Reproduce, exactly and only, the lines of the data that follows from the one containing "(537, 382) = (358, 350): green" down to the one containing "(485, 261) = (601, 323): none -> purple cone", without pictures.
##### Data extracts #####
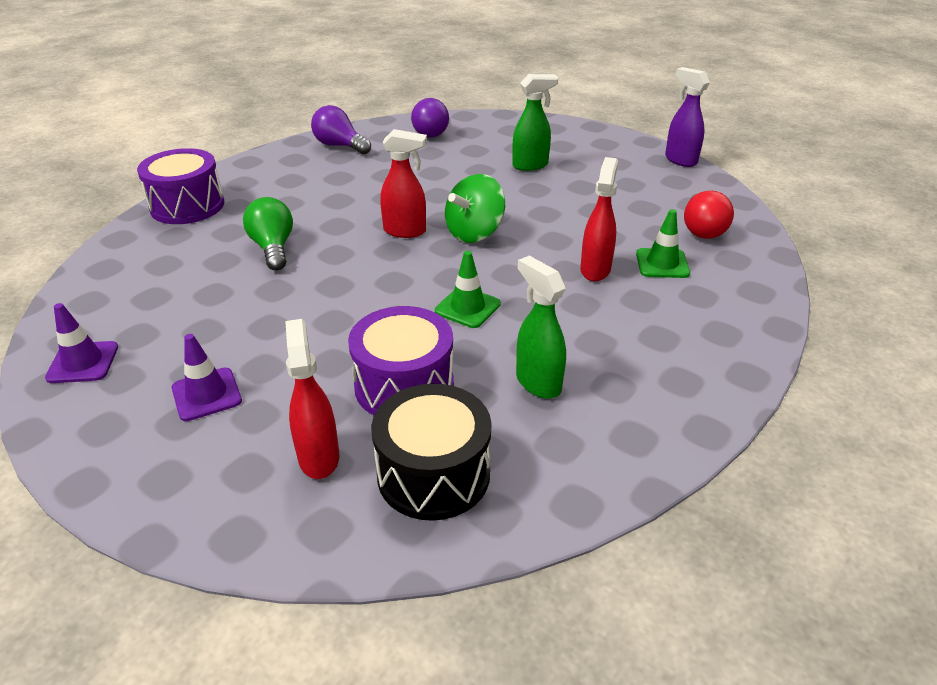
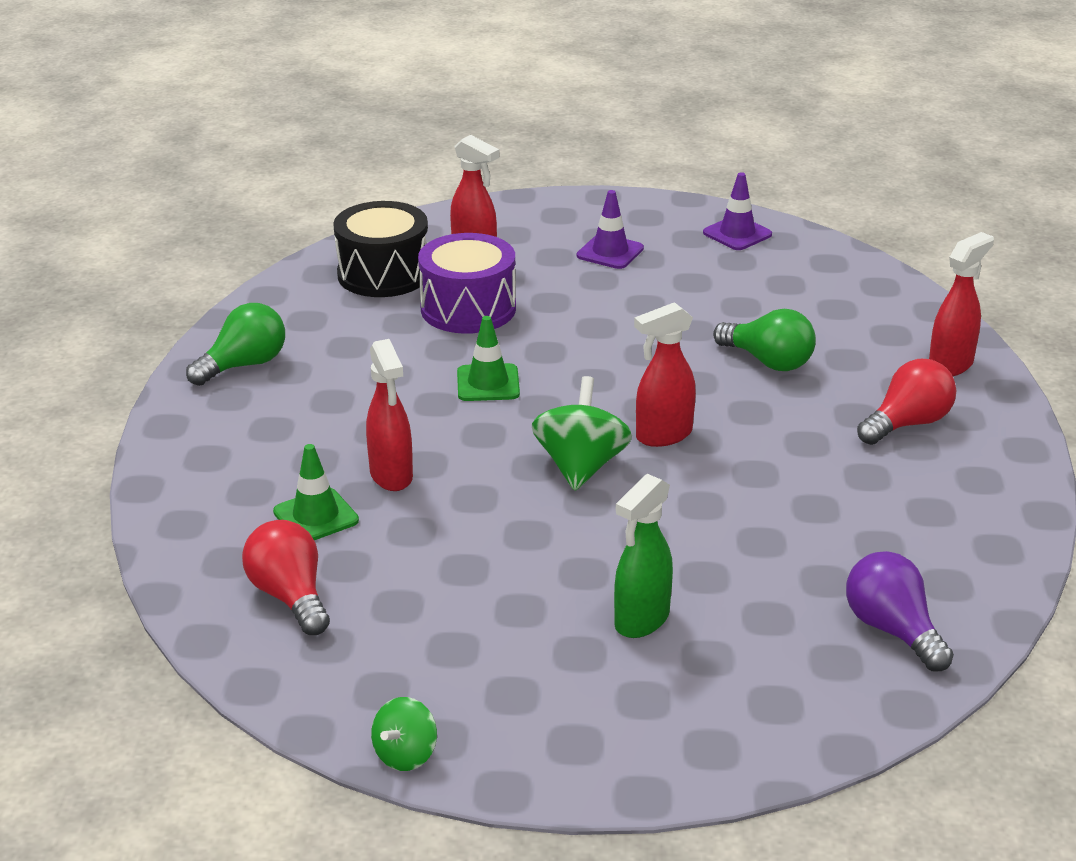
camera: 145 degrees right, 5 degrees down
(187, 206) = (951, 365): purple drum -> red spray bottle
(273, 189) = (907, 424): none -> red light bulb
(340, 146) = (969, 531): purple light bulb -> none
(537, 382) = (358, 350): green spray bottle -> none
(651, 411) = (244, 365): none -> green light bulb
(680, 160) = (405, 755): purple spray bottle -> green spinning top

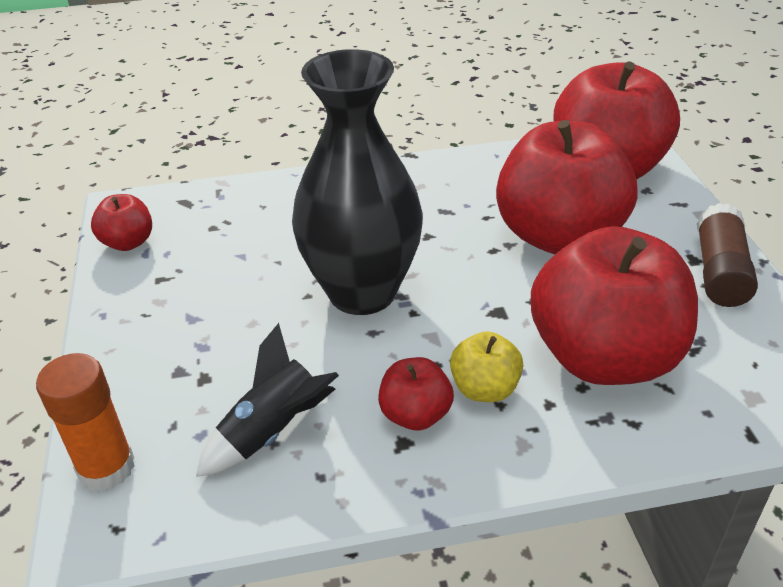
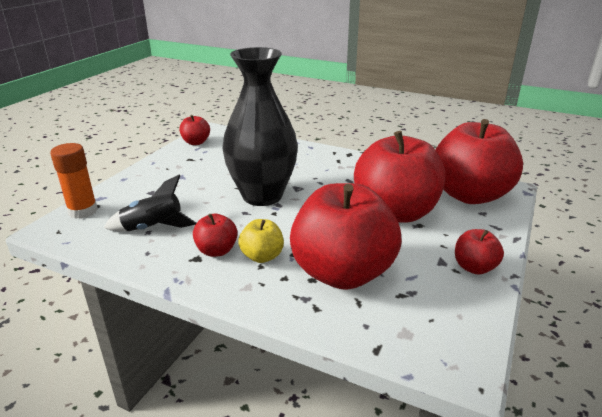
camera: 35 degrees right, 10 degrees down
(719, 271) = (474, 267): brown glue stick -> red apple

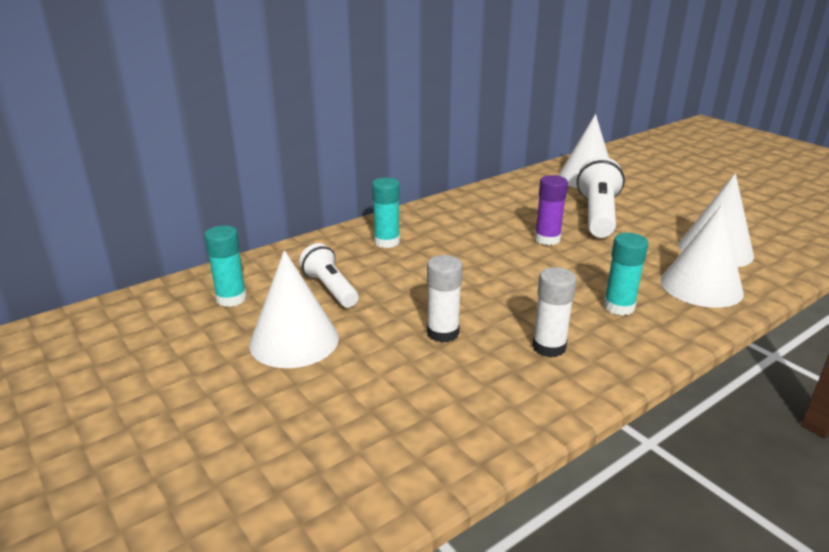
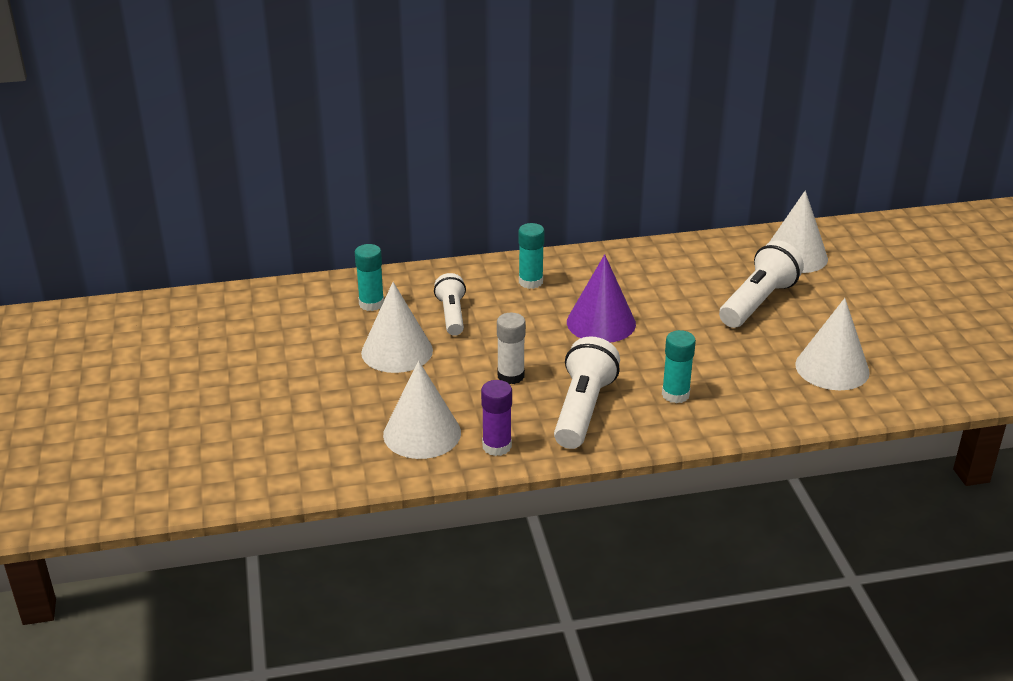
camera: 25 degrees right, 5 degrees up
(485, 261) = (601, 323): none -> purple cone
(547, 239) = (679, 315): purple glue stick -> purple glue stick (497, 446)
(549, 347) = (583, 409): white glue stick -> white flashlight
(701, 286) = (772, 397): white cone -> white cone (422, 433)

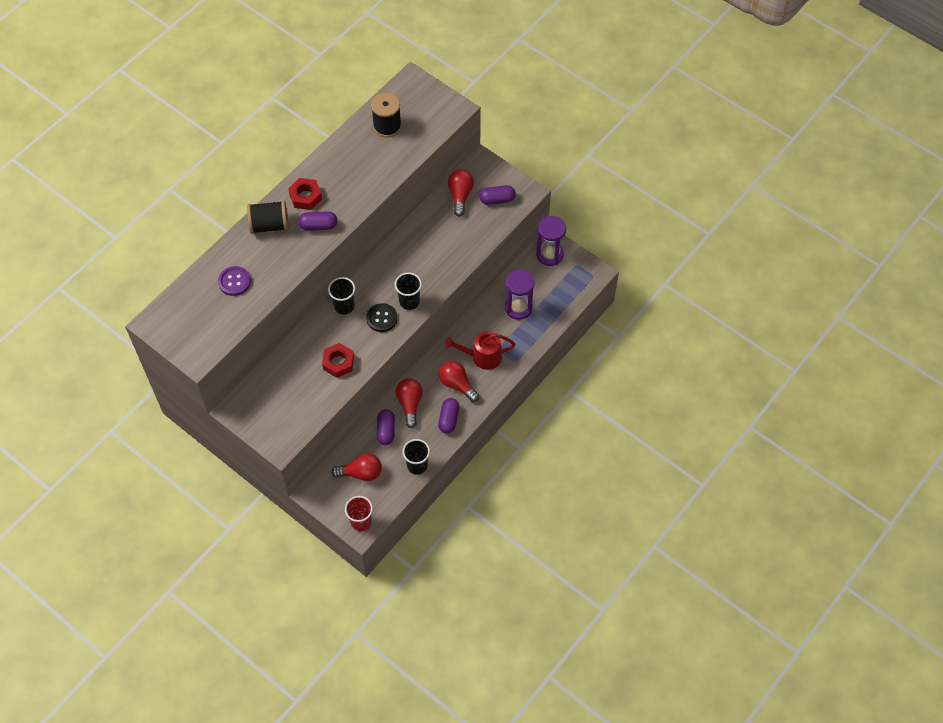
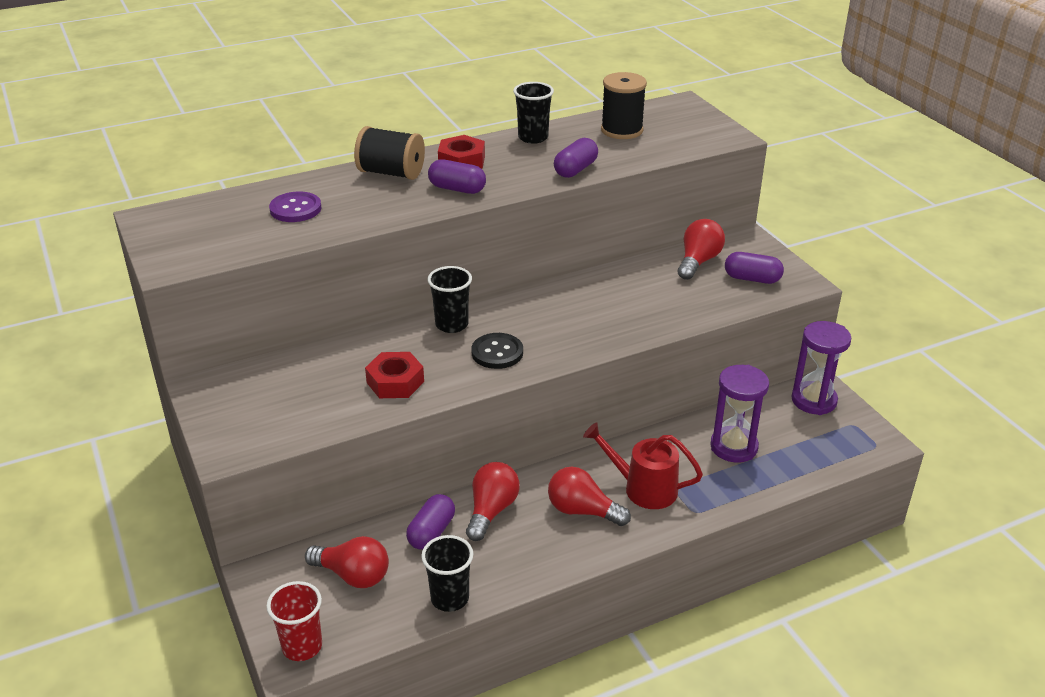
camera: 25 degrees right, 25 degrees down
(409, 301) = (551, 346): black cup -> black cup (533, 137)
(449, 419) = (541, 552): purple capsule -> purple capsule (575, 170)
(457, 384) = (582, 511): red light bulb -> red light bulb turned 45 degrees counterclockwise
#####
**The completed task:**
(537, 382) = (358, 350): green spray bottle -> none
(651, 411) = (244, 365): none -> green light bulb
(680, 160) = (405, 755): purple spray bottle -> green spinning top

camera: 35 degrees right, 10 degrees down
(719, 271) = (474, 267): brown glue stick -> red apple

camera: 25 degrees right, 5 degrees up
(485, 261) = (601, 323): none -> purple cone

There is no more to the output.